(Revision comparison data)
****************

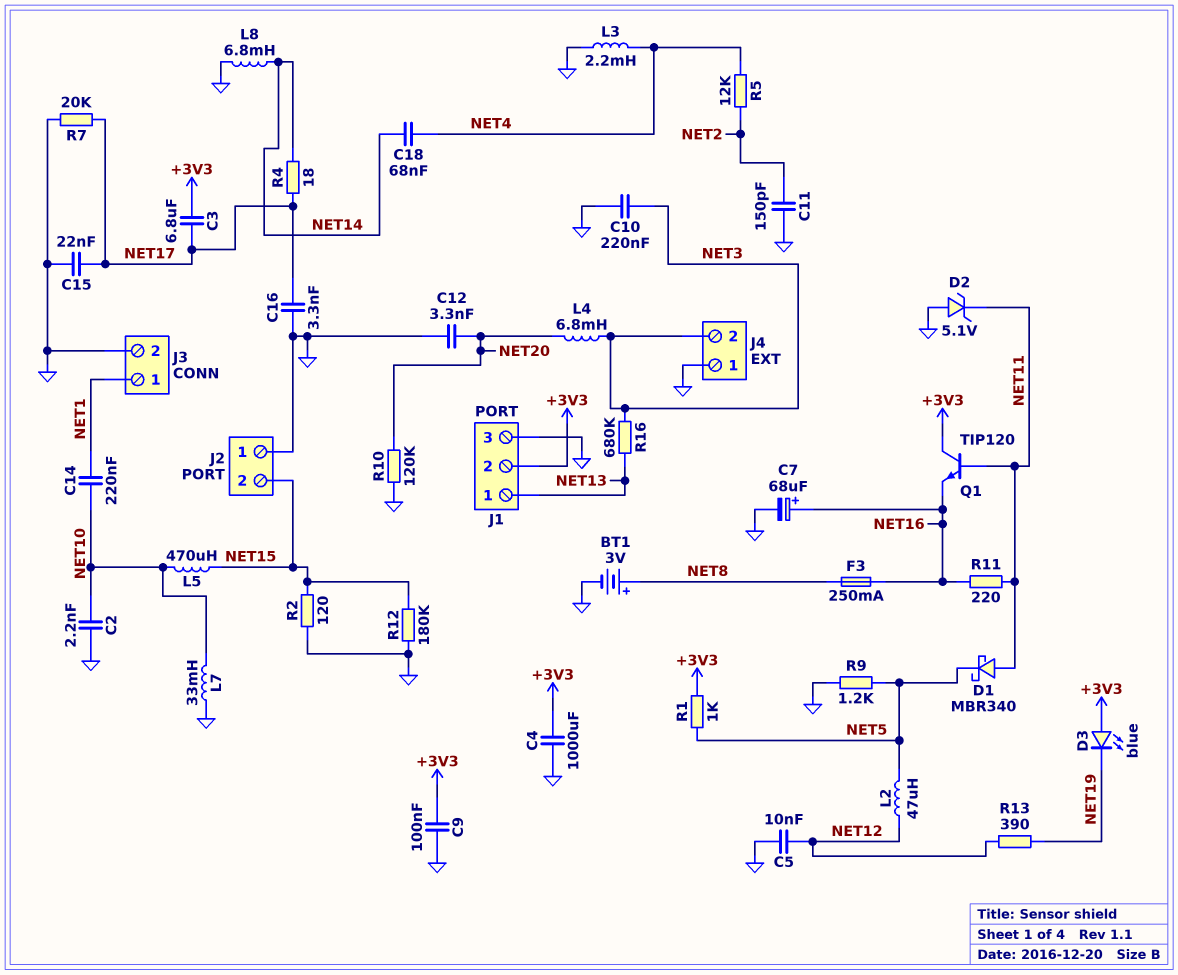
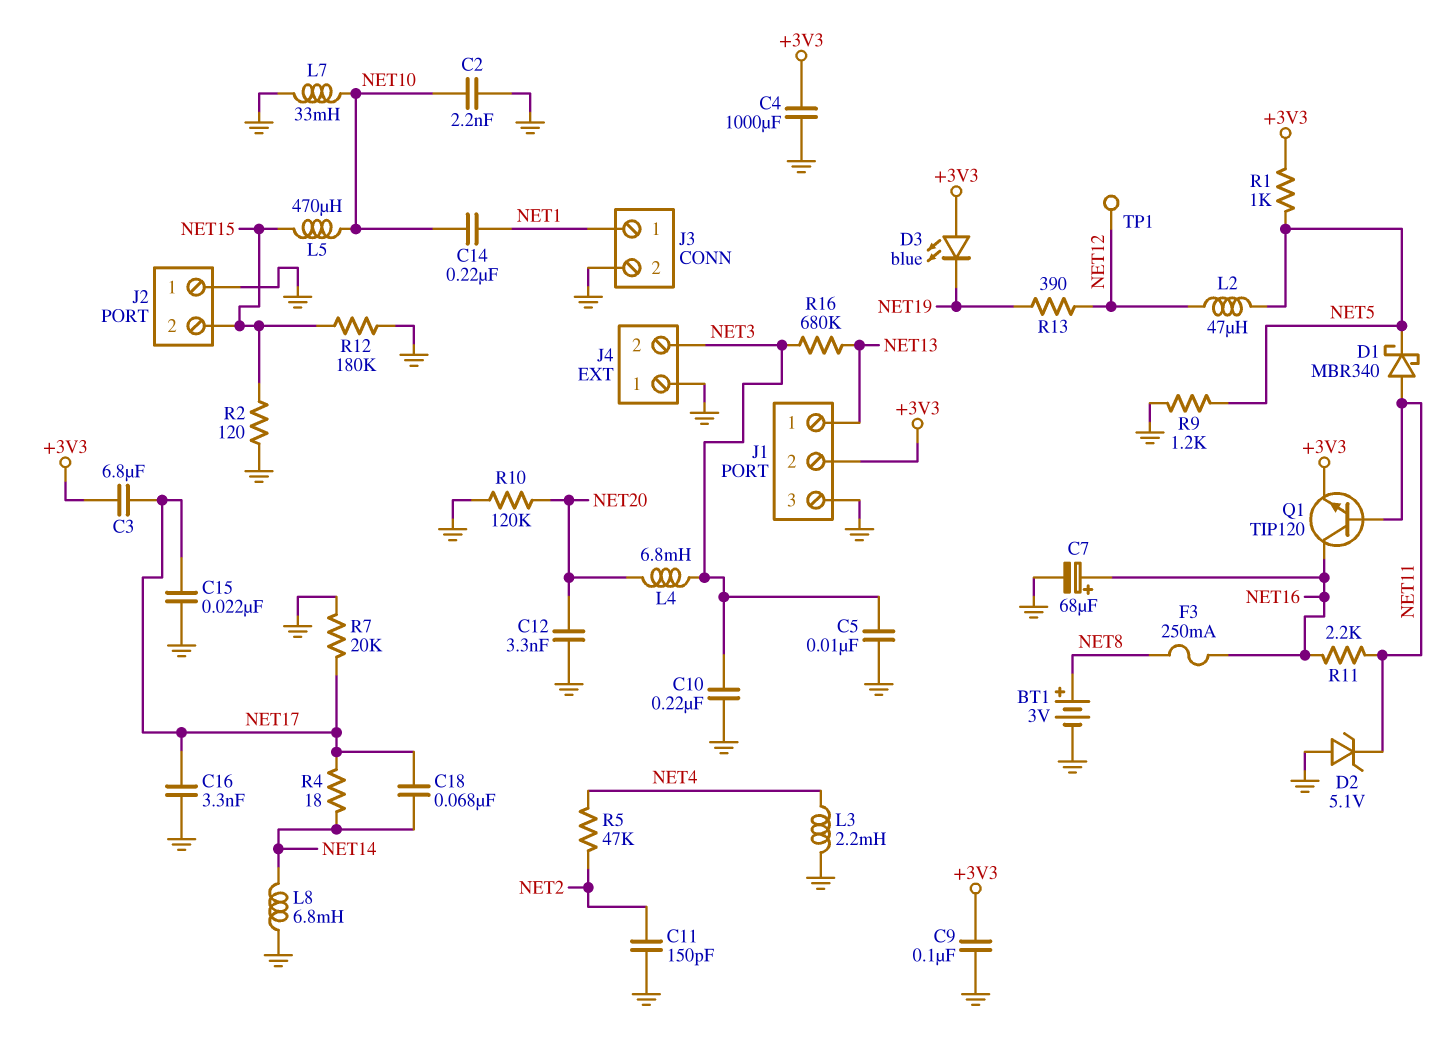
C5: 10nF (GND, NET12) -> 10nF (GND, NET3)
C18: 68nF (NET4, NET14) -> 68nF (NET14, NET17)
Q1: NPN TIP120 (B NET11, C +3V3, E NET16) -> NPN TIP120 (B NET11, C NET16, E +3V3)
R5: 12k (NET2, NET4) -> 47k (NET2, NET4)
R11: 220 (NET11, NET16) -> 2.2k (NET11, NET16)
TP1: none -> test point (NET12)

****************

• **Your task**
Output all lines above precisely. Pictures are to be left out.

• **Result for this task**
C5: 10nF (GND, NET12) -> 10nF (GND, NET3)
C18: 68nF (NET4, NET14) -> 68nF (NET14, NET17)
Q1: NPN TIP120 (B NET11, C +3V3, E NET16) -> NPN TIP120 (B NET11, C NET16, E +3V3)
R5: 12k (NET2, NET4) -> 47k (NET2, NET4)
R11: 220 (NET11, NET16) -> 2.2k (NET11, NET16)
TP1: none -> test point (NET12)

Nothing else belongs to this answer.